━━━━━ EXERCISE DATA
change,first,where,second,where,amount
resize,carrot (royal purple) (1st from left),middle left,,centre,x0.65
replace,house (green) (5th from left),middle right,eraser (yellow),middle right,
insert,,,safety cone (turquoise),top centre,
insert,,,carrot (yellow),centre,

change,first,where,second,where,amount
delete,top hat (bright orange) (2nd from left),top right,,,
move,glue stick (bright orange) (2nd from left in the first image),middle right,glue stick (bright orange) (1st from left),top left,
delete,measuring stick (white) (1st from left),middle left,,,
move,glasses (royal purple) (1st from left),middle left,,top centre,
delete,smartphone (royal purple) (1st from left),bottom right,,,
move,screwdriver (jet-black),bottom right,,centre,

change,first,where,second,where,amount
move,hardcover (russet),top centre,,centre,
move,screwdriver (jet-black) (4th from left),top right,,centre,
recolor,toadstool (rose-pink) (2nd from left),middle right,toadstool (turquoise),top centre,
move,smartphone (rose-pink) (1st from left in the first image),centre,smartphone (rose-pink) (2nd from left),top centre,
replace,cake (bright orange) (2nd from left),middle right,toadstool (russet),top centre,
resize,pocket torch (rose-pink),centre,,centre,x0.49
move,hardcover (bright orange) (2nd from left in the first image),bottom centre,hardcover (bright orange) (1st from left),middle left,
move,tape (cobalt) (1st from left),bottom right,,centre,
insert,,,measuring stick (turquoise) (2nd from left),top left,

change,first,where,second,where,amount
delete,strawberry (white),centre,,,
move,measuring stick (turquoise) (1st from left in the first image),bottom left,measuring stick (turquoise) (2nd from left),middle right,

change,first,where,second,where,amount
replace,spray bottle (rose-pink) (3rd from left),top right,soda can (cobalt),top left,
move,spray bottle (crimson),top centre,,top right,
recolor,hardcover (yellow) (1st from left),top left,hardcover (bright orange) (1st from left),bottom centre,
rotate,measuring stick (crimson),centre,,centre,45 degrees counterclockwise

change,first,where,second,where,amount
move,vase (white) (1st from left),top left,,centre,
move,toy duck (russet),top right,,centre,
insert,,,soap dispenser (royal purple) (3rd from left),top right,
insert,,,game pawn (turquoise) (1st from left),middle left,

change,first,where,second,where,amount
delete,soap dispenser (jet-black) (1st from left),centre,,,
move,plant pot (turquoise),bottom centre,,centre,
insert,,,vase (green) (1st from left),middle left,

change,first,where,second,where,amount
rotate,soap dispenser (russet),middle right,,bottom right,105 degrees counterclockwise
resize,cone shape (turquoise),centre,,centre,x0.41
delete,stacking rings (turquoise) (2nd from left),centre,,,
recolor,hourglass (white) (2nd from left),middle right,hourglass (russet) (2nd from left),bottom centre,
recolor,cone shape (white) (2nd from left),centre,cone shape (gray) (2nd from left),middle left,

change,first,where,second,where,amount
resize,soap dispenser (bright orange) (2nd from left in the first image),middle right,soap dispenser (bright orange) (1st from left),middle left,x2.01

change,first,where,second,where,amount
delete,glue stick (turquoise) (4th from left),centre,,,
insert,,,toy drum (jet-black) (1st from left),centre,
━━━━━━━━━━
The full set of entries should be copied out exactly as given.

change,first,where,second,where,amount
resize,carrot (royal purple) (1st from left),middle left,,centre,x0.65
replace,house (green) (5th from left),middle right,eraser (yellow),middle right,
insert,,,safety cone (turquoise),top centre,
insert,,,carrot (yellow),centre,

change,first,where,second,where,amount
delete,top hat (bright orange) (2nd from left),top right,,,
move,glue stick (bright orange) (2nd from left in the first image),middle right,glue stick (bright orange) (1st from left),top left,
delete,measuring stick (white) (1st from left),middle left,,,
move,glasses (royal purple) (1st from left),middle left,,top centre,
delete,smartphone (royal purple) (1st from left),bottom right,,,
move,screwdriver (jet-black),bottom right,,centre,

change,first,where,second,where,amount
move,hardcover (russet),top centre,,centre,
move,screwdriver (jet-black) (4th from left),top right,,centre,
recolor,toadstool (rose-pink) (2nd from left),middle right,toadstool (turquoise),top centre,
move,smartphone (rose-pink) (1st from left in the first image),centre,smartphone (rose-pink) (2nd from left),top centre,
replace,cake (bright orange) (2nd from left),middle right,toadstool (russet),top centre,
resize,pocket torch (rose-pink),centre,,centre,x0.49
move,hardcover (bright orange) (2nd from left in the first image),bottom centre,hardcover (bright orange) (1st from left),middle left,
move,tape (cobalt) (1st from left),bottom right,,centre,
insert,,,measuring stick (turquoise) (2nd from left),top left,

change,first,where,second,where,amount
delete,strawberry (white),centre,,,
move,measuring stick (turquoise) (1st from left in the first image),bottom left,measuring stick (turquoise) (2nd from left),middle right,

change,first,where,second,where,amount
replace,spray bottle (rose-pink) (3rd from left),top right,soda can (cobalt),top left,
move,spray bottle (crimson),top centre,,top right,
recolor,hardcover (yellow) (1st from left),top left,hardcover (bright orange) (1st from left),bottom centre,
rotate,measuring stick (crimson),centre,,centre,45 degrees counterclockwise

change,first,where,second,where,amount
move,vase (white) (1st from left),top left,,centre,
move,toy duck (russet),top right,,centre,
insert,,,soap dispenser (royal purple) (3rd from left),top right,
insert,,,game pawn (turquoise) (1st from left),middle left,

change,first,where,second,where,amount
delete,soap dispenser (jet-black) (1st from left),centre,,,
move,plant pot (turquoise),bottom centre,,centre,
insert,,,vase (green) (1st from left),middle left,

change,first,where,second,where,amount
rotate,soap dispenser (russet),middle right,,bottom right,105 degrees counterclockwise
resize,cone shape (turquoise),centre,,centre,x0.41
delete,stacking rings (turquoise) (2nd from left),centre,,,
recolor,hourglass (white) (2nd from left),middle right,hourglass (russet) (2nd from left),bottom centre,
recolor,cone shape (white) (2nd from left),centre,cone shape (gray) (2nd from left),middle left,

change,first,where,second,where,amount
resize,soap dispenser (bright orange) (2nd from left in the first image),middle right,soap dispenser (bright orange) (1st from left),middle left,x2.01

change,first,where,second,where,amount
delete,glue stick (turquoise) (4th from left),centre,,,
insert,,,toy drum (jet-black) (1st from left),centre,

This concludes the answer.